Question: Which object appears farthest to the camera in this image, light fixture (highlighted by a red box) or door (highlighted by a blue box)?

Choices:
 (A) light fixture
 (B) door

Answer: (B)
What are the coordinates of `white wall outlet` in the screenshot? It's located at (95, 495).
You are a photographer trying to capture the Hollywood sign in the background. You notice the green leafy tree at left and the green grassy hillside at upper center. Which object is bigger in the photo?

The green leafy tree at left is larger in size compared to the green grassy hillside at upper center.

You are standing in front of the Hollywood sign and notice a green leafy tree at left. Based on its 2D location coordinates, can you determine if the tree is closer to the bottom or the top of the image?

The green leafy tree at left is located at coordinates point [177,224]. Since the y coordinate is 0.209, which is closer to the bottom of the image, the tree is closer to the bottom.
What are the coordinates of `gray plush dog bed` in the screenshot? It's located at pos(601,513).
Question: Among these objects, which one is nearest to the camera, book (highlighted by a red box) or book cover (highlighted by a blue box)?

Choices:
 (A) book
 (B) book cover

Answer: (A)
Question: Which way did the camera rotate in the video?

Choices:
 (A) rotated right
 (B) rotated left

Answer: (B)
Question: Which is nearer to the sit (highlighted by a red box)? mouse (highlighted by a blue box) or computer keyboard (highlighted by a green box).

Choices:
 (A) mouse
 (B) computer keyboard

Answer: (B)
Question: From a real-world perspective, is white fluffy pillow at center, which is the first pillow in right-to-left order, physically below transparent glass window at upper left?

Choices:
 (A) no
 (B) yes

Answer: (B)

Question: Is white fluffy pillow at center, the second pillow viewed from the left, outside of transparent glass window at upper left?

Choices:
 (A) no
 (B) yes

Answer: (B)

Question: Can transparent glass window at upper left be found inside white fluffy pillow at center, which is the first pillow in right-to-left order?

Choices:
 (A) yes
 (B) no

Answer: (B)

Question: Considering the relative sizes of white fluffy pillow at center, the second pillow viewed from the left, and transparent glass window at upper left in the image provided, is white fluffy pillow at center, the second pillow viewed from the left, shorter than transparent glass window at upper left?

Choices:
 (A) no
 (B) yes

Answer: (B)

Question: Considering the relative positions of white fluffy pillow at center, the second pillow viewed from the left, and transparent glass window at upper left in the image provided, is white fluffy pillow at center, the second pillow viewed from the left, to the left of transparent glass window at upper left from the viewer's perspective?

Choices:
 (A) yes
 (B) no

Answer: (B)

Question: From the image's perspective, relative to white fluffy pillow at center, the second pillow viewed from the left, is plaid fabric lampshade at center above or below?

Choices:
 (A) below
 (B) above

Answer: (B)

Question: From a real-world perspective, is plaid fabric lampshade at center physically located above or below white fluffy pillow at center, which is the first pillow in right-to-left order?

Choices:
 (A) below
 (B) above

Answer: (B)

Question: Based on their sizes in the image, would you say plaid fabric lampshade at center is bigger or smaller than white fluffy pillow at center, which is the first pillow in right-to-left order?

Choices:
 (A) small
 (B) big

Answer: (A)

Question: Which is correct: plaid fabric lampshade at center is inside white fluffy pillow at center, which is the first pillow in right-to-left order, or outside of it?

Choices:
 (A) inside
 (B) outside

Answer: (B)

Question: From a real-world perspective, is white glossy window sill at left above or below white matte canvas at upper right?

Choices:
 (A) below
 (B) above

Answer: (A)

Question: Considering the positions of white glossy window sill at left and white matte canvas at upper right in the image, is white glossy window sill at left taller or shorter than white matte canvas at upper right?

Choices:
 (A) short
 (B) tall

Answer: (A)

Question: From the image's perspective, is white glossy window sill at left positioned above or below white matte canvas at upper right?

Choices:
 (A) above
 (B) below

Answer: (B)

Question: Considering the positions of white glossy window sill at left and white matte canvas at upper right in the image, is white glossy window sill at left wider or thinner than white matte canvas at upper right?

• • •

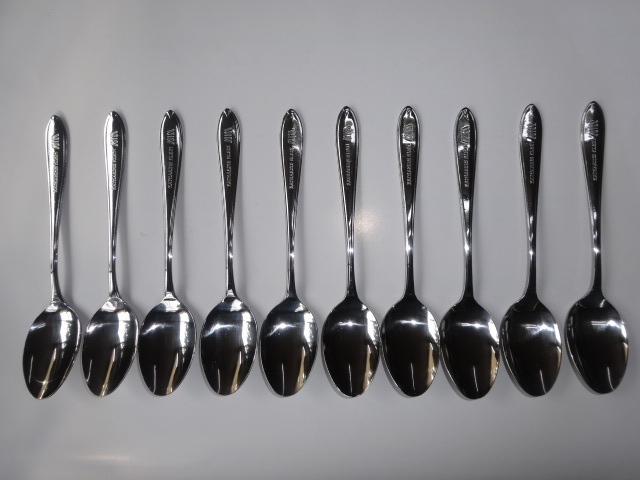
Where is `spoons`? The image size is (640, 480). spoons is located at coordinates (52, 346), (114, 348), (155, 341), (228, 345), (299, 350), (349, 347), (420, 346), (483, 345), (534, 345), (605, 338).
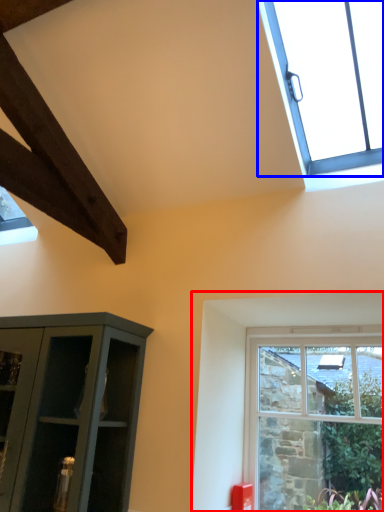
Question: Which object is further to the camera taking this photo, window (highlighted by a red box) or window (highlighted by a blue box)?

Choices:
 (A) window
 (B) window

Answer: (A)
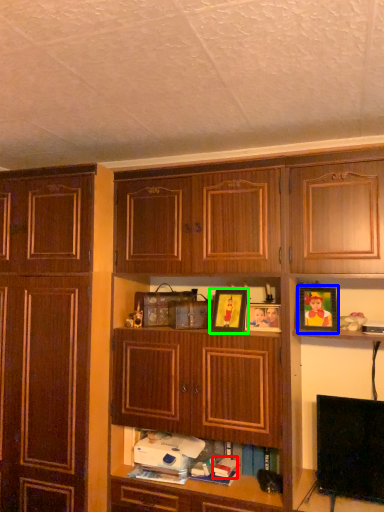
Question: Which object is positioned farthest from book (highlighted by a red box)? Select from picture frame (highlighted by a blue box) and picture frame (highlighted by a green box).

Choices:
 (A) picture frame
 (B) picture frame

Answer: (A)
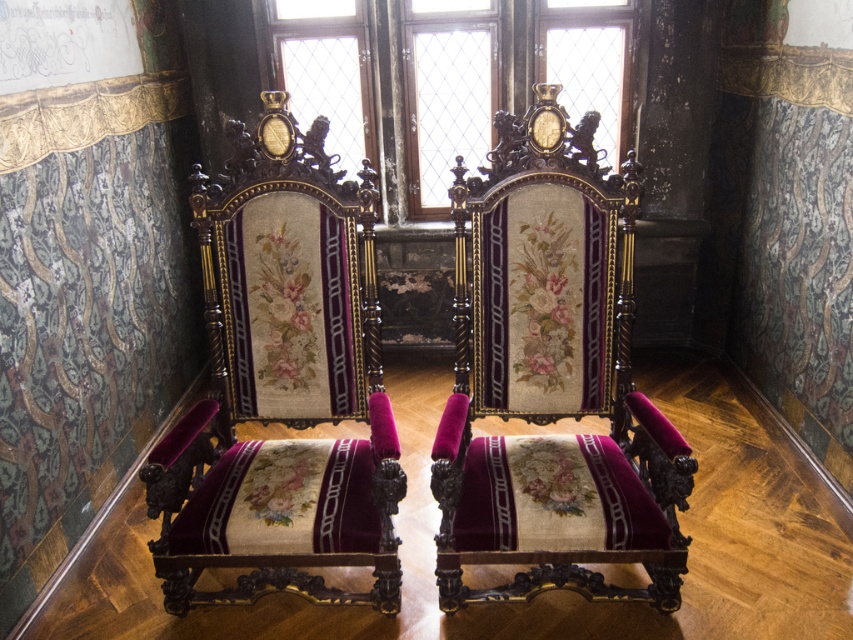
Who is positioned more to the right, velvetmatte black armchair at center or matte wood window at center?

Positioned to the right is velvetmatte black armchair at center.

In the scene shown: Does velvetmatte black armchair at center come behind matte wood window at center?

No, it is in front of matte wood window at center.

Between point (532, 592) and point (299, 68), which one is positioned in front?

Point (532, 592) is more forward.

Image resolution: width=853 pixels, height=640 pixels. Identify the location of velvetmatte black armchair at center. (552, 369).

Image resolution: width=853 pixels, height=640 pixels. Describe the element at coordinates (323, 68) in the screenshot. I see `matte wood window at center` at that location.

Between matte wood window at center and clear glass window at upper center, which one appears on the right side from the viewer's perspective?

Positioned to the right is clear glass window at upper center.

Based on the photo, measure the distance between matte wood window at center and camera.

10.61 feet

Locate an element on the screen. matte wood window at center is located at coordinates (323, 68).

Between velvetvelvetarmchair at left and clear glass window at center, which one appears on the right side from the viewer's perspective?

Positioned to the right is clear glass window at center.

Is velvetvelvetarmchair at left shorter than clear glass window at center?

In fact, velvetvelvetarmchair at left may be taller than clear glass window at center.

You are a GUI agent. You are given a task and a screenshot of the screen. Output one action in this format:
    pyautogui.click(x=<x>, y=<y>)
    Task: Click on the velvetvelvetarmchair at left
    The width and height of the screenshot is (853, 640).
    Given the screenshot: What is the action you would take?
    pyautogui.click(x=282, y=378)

• • •

Copy out the rows word for word, beginning at the line that contains "Question: Which object appears" and ending after the line that contains "(B) rotated left".

* _Answer to this problem_:
Question: Which object appears farthest to the camera in this image, light fixture (highlighted by a red box) or door (highlighted by a blue box)?

Choices:
 (A) light fixture
 (B) door

Answer: (B)
What are the coordinates of `white wall outlet` in the screenshot? It's located at (95, 495).
You are a photographer trying to capture the Hollywood sign in the background. You notice the green leafy tree at left and the green grassy hillside at upper center. Which object is bigger in the photo?

The green leafy tree at left is larger in size compared to the green grassy hillside at upper center.

You are standing in front of the Hollywood sign and notice a green leafy tree at left. Based on its 2D location coordinates, can you determine if the tree is closer to the bottom or the top of the image?

The green leafy tree at left is located at coordinates point [177,224]. Since the y coordinate is 0.209, which is closer to the bottom of the image, the tree is closer to the bottom.
What are the coordinates of `gray plush dog bed` in the screenshot? It's located at pos(601,513).
Question: Among these objects, which one is nearest to the camera, book (highlighted by a red box) or book cover (highlighted by a blue box)?

Choices:
 (A) book
 (B) book cover

Answer: (A)
Question: Which way did the camera rotate in the video?

Choices:
 (A) rotated right
 (B) rotated left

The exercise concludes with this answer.